__The task__.
Nothing but an exact copy is wanted: the line with "POT pin SIG: A3 -> SCK" and each line after it in the data below, last line included.

Material for the task START

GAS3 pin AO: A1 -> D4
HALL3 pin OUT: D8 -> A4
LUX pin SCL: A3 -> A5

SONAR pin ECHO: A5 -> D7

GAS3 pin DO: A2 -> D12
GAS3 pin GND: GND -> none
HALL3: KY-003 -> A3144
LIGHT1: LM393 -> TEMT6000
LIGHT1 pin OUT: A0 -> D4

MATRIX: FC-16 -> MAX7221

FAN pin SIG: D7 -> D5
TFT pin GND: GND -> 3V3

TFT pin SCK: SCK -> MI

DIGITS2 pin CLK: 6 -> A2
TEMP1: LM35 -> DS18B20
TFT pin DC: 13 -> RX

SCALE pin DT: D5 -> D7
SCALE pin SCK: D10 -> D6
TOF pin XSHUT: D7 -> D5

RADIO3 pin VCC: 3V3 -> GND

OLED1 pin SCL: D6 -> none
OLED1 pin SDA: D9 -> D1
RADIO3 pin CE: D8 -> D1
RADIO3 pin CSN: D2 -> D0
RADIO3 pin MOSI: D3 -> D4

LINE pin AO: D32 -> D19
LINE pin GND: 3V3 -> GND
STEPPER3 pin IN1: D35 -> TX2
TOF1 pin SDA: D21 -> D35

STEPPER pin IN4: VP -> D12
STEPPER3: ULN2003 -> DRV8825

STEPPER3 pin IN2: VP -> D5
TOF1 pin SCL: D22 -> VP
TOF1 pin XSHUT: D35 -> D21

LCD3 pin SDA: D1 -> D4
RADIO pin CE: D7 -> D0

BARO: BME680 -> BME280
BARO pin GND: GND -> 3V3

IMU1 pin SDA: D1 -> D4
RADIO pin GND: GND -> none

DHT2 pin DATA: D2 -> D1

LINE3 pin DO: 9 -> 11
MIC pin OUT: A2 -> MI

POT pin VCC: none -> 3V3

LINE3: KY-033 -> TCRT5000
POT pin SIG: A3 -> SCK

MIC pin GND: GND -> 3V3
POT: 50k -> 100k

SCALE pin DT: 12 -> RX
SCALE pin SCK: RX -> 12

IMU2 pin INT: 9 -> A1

Material for the task END

__Written response__.
POT pin SIG: A3 -> SCK

MIC pin GND: GND -> 3V3
POT: 50k -> 100k

SCALE pin DT: 12 -> RX
SCALE pin SCK: RX -> 12

IMU2 pin INT: 9 -> A1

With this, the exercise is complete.